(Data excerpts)
== Segment start ==

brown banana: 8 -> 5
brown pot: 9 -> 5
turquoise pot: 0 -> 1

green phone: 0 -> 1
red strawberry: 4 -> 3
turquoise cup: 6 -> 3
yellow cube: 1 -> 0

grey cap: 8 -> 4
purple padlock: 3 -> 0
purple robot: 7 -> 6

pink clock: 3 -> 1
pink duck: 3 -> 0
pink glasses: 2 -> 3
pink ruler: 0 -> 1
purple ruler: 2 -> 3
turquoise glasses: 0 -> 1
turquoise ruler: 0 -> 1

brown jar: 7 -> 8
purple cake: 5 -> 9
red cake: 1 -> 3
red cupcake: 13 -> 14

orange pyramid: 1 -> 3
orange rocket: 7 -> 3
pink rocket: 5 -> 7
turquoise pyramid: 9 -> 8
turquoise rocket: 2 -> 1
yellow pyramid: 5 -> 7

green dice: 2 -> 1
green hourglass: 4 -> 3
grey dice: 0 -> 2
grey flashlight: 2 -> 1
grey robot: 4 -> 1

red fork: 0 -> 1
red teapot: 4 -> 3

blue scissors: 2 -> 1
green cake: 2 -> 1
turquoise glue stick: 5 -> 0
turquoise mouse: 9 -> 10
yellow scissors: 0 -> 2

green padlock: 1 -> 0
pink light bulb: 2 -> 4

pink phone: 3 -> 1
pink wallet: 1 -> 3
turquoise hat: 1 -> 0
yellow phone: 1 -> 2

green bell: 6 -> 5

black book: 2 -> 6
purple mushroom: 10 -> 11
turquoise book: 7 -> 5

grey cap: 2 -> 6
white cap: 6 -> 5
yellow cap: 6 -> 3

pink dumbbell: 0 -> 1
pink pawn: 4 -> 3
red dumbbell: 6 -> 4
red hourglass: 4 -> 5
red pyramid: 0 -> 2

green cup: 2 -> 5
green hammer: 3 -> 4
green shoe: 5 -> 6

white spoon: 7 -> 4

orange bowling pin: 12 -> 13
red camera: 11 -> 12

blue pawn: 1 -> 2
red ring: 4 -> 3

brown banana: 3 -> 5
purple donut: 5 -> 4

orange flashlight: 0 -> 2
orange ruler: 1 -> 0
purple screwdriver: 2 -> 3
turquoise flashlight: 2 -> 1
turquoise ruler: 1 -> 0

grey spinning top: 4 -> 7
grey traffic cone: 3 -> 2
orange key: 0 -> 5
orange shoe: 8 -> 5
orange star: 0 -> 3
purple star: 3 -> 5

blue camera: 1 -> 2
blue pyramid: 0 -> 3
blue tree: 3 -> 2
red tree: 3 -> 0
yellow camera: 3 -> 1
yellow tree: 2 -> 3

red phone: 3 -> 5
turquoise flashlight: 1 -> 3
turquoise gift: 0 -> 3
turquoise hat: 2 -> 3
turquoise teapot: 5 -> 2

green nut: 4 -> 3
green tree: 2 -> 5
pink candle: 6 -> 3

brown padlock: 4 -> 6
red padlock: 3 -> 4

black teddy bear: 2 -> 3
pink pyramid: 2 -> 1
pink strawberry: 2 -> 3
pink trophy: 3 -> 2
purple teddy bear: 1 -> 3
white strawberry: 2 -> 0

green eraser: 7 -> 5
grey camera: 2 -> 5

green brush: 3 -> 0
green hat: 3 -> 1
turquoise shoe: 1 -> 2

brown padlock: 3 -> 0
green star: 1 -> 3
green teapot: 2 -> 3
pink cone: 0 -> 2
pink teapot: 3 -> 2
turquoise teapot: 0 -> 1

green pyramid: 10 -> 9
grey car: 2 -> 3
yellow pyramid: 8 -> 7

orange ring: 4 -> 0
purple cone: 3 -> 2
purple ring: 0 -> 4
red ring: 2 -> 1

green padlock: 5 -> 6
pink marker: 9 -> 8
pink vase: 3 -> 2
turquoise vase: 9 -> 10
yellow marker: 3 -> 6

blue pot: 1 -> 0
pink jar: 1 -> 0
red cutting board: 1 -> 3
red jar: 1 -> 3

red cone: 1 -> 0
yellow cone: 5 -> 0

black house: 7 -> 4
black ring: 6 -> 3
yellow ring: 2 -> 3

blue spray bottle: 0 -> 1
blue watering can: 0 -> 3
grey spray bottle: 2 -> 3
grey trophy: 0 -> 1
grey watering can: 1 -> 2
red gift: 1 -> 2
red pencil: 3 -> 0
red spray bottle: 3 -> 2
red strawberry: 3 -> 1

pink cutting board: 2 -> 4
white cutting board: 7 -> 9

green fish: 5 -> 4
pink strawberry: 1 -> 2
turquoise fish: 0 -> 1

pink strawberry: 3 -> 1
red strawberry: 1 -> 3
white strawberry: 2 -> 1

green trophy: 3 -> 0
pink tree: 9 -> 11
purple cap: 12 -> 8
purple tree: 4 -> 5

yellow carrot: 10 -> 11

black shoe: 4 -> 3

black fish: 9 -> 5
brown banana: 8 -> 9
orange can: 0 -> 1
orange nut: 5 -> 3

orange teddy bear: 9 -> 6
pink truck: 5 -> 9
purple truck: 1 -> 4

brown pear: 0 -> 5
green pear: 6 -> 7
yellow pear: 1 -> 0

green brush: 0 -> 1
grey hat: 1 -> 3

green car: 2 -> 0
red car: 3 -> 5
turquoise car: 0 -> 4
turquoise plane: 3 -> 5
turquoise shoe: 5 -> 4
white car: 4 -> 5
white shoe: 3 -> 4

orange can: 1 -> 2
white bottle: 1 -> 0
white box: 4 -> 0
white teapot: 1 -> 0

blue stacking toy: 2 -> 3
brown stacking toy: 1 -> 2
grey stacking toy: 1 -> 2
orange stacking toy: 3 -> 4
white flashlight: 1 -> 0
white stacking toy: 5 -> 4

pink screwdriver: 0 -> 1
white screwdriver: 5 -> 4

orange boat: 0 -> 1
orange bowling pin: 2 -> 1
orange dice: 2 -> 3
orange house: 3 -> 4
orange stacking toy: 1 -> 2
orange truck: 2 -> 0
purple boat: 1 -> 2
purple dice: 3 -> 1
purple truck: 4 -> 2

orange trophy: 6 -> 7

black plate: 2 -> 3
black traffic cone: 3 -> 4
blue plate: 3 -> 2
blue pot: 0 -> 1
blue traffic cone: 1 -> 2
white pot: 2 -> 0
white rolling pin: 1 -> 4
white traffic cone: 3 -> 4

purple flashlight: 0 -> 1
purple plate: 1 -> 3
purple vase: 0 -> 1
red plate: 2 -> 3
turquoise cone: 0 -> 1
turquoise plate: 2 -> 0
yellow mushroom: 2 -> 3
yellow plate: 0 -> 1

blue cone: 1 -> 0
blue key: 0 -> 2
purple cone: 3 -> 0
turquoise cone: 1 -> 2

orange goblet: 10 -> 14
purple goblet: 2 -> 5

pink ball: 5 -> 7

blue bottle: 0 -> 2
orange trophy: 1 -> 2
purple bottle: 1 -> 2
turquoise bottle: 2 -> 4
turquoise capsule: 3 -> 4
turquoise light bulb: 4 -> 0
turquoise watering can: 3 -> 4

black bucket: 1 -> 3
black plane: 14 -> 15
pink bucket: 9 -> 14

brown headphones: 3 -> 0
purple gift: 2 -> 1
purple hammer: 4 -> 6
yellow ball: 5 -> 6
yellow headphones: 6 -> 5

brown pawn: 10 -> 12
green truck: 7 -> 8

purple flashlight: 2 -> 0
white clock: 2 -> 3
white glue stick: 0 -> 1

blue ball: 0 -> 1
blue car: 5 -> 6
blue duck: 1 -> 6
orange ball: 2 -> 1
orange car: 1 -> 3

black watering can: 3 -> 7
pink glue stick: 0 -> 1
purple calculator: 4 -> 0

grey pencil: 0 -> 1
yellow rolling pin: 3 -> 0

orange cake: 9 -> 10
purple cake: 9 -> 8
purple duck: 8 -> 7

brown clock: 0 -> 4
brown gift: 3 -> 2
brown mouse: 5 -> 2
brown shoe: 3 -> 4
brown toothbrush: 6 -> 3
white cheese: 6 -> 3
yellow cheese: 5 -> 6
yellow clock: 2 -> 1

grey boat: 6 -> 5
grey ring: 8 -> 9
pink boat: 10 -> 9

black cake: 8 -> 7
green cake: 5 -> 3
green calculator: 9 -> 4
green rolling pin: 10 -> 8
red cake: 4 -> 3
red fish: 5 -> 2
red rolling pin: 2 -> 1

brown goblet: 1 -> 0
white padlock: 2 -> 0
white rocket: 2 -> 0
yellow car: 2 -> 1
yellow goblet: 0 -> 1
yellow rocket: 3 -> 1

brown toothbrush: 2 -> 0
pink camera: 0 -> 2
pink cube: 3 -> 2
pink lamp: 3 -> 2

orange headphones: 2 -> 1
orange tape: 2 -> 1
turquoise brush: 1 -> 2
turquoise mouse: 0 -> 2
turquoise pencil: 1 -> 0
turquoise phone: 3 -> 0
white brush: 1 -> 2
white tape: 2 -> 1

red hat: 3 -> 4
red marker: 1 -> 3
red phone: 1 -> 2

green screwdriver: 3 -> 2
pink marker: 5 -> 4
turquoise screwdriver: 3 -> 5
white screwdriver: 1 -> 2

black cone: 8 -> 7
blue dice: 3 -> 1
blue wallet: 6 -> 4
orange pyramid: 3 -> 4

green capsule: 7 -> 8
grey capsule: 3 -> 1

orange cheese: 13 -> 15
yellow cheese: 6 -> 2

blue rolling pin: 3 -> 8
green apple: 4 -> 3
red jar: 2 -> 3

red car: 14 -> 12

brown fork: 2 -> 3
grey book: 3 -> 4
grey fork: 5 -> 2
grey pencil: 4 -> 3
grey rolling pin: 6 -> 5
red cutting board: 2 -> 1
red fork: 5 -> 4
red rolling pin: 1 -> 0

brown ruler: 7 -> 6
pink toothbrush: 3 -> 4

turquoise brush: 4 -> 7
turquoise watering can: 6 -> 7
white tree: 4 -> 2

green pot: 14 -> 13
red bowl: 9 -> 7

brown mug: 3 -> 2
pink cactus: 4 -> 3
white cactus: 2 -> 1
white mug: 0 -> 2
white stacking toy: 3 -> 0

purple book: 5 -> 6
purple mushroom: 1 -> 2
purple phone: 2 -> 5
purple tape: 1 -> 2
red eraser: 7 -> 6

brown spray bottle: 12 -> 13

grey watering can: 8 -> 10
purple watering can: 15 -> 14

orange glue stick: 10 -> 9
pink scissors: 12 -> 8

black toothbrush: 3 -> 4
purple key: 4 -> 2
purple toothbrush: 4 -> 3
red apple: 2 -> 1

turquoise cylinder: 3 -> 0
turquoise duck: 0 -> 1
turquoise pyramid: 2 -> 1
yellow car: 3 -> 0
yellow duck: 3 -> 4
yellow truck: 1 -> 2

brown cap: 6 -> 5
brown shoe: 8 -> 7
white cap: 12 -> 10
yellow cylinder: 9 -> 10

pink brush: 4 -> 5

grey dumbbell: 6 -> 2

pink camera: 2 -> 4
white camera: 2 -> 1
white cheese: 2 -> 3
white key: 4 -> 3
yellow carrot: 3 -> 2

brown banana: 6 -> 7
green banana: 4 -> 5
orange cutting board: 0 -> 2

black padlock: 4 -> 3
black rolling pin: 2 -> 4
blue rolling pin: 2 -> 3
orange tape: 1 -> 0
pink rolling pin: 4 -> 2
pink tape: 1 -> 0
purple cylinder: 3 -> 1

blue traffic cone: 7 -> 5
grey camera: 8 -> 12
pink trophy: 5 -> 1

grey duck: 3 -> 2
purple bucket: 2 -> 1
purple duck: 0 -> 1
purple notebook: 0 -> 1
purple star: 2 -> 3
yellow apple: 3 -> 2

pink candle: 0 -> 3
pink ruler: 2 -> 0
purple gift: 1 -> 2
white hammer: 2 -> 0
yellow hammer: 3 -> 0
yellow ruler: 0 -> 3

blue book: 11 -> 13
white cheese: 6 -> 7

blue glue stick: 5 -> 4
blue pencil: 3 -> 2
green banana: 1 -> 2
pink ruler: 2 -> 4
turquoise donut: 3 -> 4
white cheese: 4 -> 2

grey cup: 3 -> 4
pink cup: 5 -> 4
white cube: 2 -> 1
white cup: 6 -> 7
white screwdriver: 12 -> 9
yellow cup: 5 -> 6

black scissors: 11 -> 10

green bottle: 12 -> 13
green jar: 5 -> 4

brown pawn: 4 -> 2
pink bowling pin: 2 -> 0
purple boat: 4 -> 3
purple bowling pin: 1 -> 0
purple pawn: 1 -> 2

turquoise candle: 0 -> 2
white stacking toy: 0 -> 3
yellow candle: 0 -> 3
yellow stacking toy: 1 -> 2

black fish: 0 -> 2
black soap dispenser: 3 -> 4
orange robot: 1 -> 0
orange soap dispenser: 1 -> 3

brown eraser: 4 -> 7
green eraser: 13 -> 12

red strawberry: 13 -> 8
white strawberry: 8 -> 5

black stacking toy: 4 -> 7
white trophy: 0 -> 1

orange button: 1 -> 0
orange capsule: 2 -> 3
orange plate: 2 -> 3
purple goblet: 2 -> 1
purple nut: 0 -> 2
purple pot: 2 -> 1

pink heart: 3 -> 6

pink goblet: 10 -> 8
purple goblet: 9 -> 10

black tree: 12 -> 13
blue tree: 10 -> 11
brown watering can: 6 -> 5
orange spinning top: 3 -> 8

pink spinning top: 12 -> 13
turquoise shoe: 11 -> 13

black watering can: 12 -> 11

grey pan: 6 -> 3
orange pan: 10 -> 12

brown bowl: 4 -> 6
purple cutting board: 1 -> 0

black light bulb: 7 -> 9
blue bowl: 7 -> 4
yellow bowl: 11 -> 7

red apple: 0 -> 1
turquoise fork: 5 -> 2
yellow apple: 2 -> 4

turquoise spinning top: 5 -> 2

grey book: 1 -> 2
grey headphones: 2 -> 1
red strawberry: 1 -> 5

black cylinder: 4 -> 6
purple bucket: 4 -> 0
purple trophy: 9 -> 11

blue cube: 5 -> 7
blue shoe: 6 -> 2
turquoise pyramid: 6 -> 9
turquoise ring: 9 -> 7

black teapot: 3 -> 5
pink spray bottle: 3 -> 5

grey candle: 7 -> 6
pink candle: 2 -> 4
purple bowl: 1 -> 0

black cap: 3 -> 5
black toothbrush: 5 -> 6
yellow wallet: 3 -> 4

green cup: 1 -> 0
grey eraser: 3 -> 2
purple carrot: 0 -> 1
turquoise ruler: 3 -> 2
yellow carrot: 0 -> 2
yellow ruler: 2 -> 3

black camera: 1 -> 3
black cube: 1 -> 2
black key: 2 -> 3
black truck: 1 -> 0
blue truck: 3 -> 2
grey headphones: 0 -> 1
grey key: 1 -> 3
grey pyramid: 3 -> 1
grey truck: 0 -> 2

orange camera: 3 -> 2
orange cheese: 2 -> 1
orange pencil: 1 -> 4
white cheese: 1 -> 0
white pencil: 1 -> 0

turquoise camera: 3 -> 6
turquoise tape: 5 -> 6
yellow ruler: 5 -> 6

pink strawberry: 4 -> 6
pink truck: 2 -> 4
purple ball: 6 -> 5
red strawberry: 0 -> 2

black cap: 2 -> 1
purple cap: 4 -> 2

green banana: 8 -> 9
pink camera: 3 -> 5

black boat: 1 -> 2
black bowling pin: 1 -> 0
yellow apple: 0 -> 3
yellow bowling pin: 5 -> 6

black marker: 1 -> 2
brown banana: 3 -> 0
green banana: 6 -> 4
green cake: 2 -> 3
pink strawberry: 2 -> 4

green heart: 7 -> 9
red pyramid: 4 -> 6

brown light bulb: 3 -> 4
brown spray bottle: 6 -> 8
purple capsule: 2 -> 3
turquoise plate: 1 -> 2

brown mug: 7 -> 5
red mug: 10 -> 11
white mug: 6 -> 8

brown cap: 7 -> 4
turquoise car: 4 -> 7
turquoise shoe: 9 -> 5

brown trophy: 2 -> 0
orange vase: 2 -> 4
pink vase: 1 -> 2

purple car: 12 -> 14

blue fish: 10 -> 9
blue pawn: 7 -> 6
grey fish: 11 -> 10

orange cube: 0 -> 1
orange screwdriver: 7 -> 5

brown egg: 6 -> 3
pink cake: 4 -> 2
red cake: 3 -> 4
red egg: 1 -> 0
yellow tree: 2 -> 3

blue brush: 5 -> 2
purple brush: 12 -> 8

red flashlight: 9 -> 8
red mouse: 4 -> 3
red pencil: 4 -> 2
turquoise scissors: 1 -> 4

== Segment end ==

Copy range, inclusive: the line holding "yellow cheese: 5 -> 6" to the line holding "white padlock: 2 -> 0". Reproduce exactly those lines of the records above and no others.

yellow cheese: 5 -> 6
yellow clock: 2 -> 1

grey boat: 6 -> 5
grey ring: 8 -> 9
pink boat: 10 -> 9

black cake: 8 -> 7
green cake: 5 -> 3
green calculator: 9 -> 4
green rolling pin: 10 -> 8
red cake: 4 -> 3
red fish: 5 -> 2
red rolling pin: 2 -> 1

brown goblet: 1 -> 0
white padlock: 2 -> 0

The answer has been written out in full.